**Problem details**
When you reproduce the data, keep every word exactly as it stands and leave the pictures out.

[Items listed in a dataset]
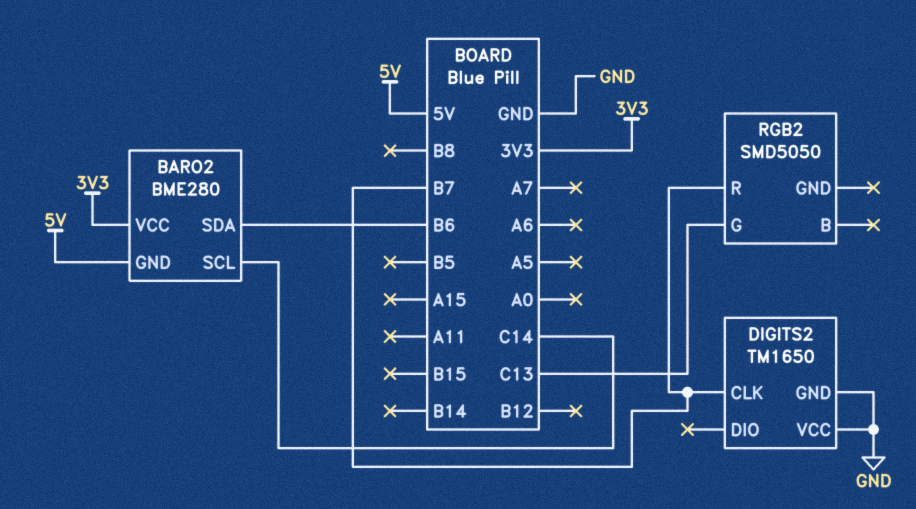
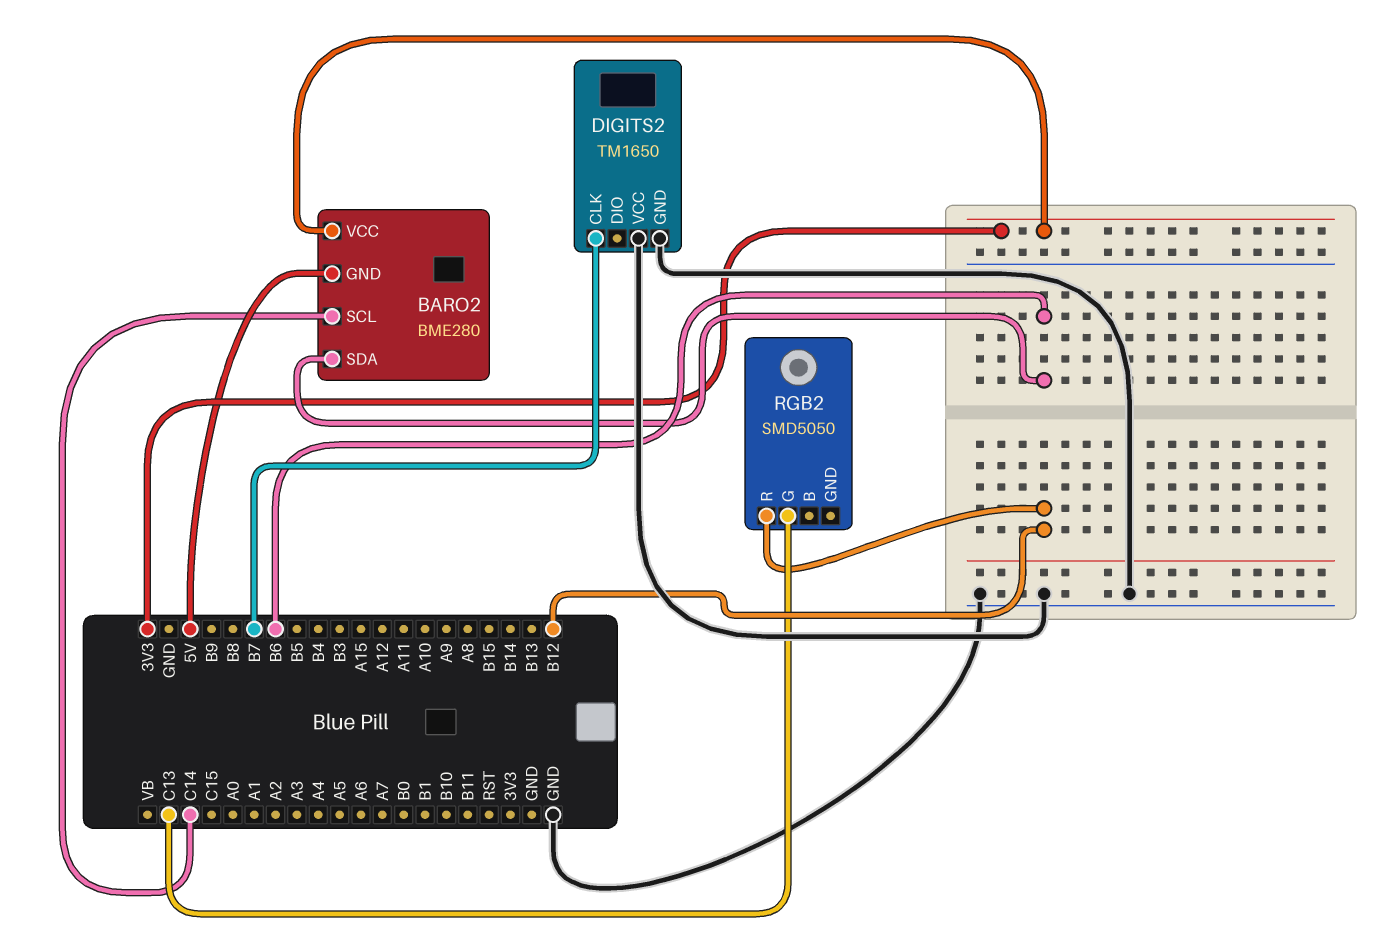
RGB2 pin R: B7 -> B12

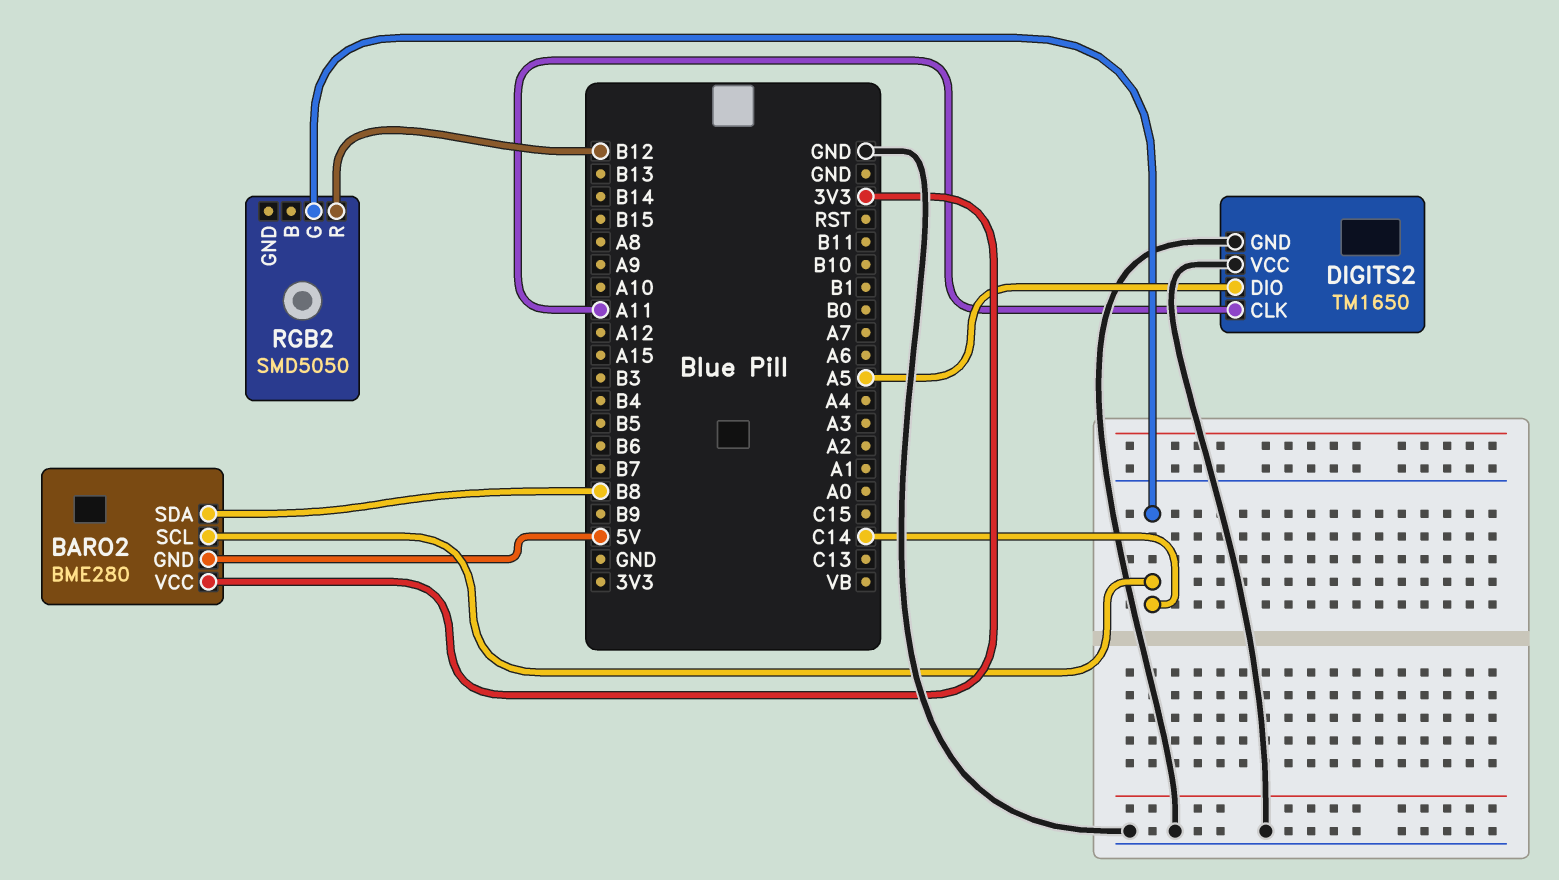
BARO2 pin SDA: B6 -> B8
DIGITS2 pin CLK: B7 -> A11
DIGITS2 pin DIO: none -> A5
RGB2 pin G: C13 -> C14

**Reply**
RGB2 pin R: B7 -> B12

BARO2 pin SDA: B6 -> B8
DIGITS2 pin CLK: B7 -> A11
DIGITS2 pin DIO: none -> A5
RGB2 pin G: C13 -> C14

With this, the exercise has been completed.